## Problem requirements
Copy exactly the last part of the listing below, beginning at the line that contains "R3: 3.3k (n1, n13) -> 3.3k (GND, n1)" and including the final line.

## Exercise materials
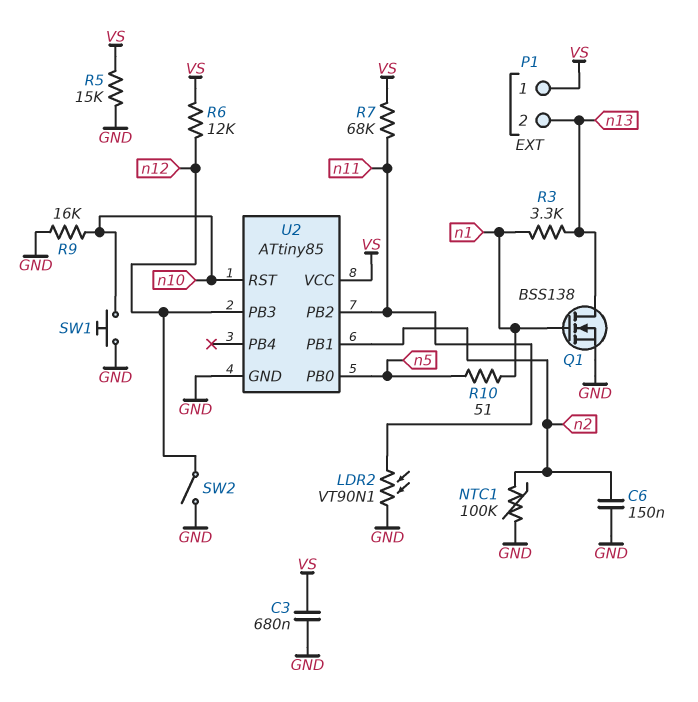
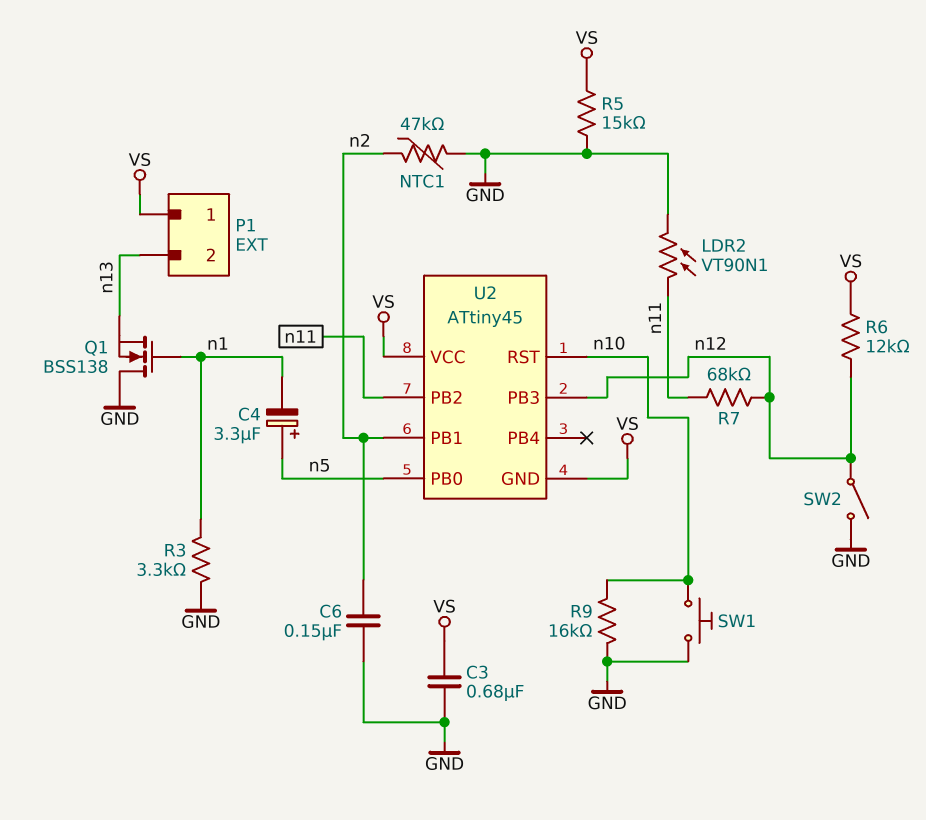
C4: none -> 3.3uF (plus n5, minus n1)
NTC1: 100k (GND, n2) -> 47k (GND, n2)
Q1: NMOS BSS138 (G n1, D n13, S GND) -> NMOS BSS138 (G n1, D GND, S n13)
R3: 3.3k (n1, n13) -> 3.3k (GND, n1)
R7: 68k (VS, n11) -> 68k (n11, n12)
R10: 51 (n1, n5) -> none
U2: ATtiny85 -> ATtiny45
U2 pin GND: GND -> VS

## Task output
R3: 3.3k (n1, n13) -> 3.3k (GND, n1)
R7: 68k (VS, n11) -> 68k (n11, n12)
R10: 51 (n1, n5) -> none
U2: ATtiny85 -> ATtiny45
U2 pin GND: GND -> VS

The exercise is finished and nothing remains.